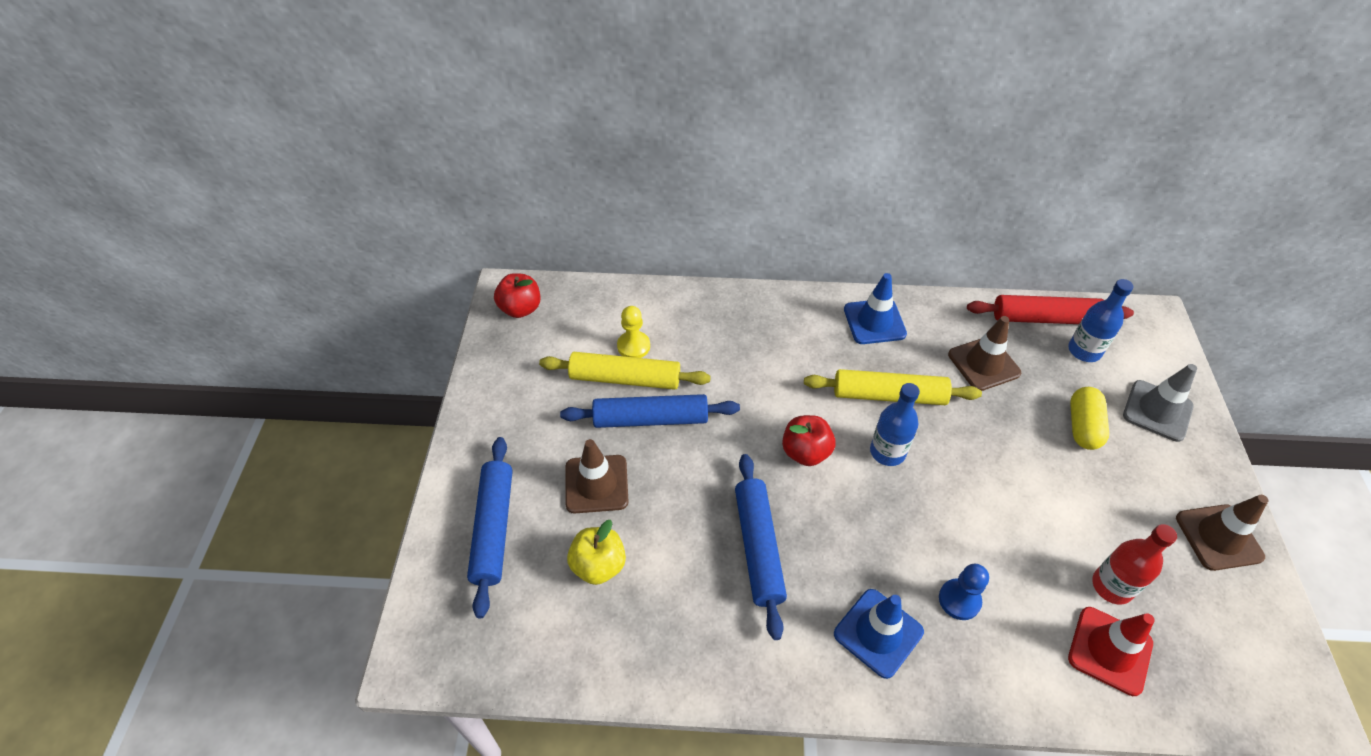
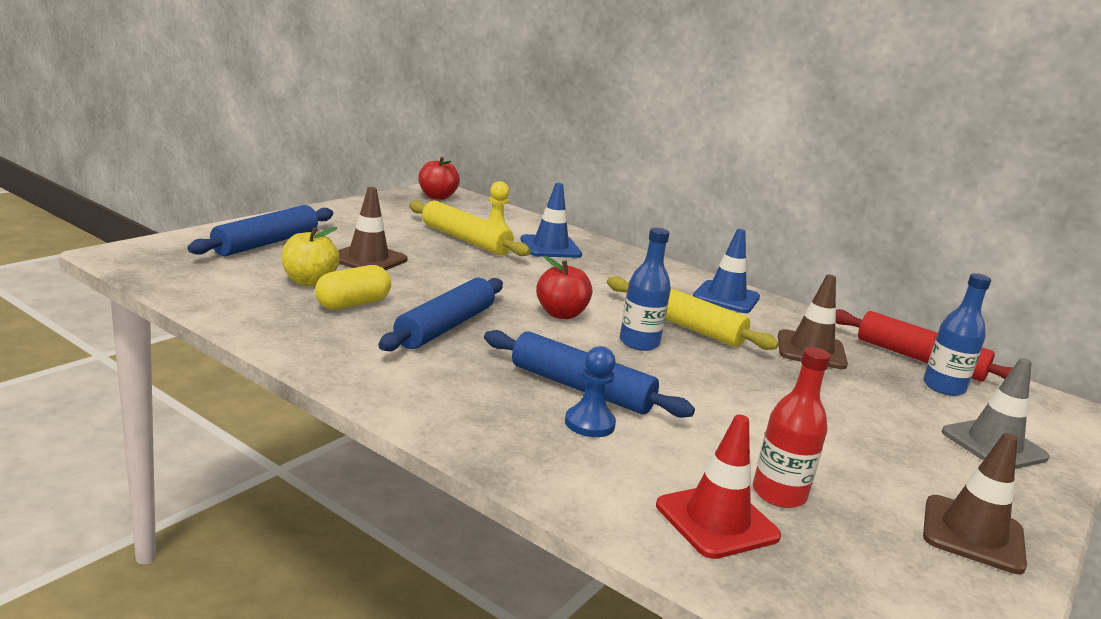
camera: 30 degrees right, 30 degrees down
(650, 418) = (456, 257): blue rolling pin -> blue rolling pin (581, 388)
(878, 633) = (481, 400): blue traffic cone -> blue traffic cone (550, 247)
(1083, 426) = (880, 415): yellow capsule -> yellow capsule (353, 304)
......
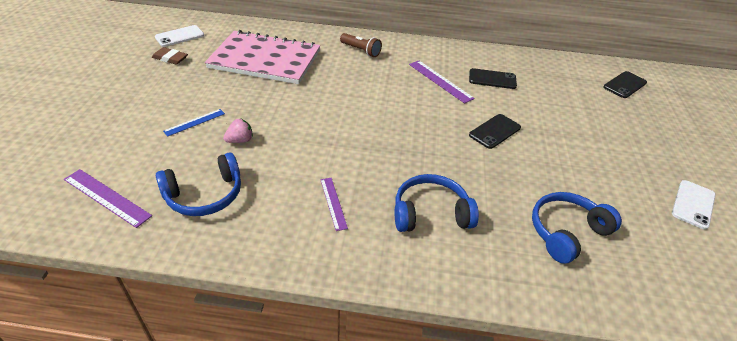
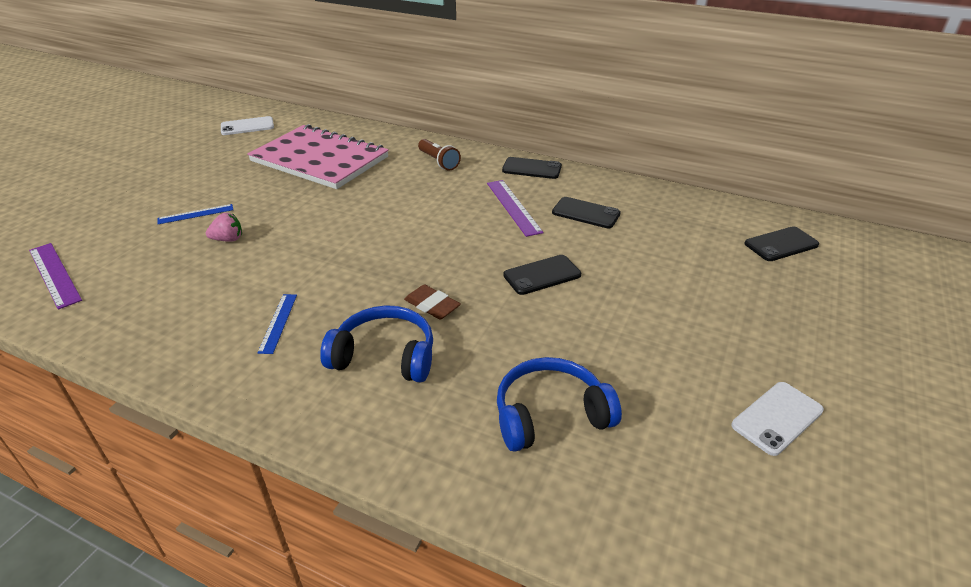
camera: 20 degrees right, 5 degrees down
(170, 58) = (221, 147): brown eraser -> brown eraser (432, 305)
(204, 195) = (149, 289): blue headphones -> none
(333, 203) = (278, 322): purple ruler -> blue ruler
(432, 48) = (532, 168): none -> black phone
......
* Task to complete *
Once the line with "camera: 30 degrees right, 30 degrees down" is found in the records above, print exactly that line and every line after it through the line with "(1083, 426) = (880, 415): yellow".

* The answer *
camera: 30 degrees right, 30 degrees down
(650, 418) = (456, 257): blue rolling pin -> blue rolling pin (581, 388)
(878, 633) = (481, 400): blue traffic cone -> blue traffic cone (550, 247)
(1083, 426) = (880, 415): yellow capsule -> yellow capsule (353, 304)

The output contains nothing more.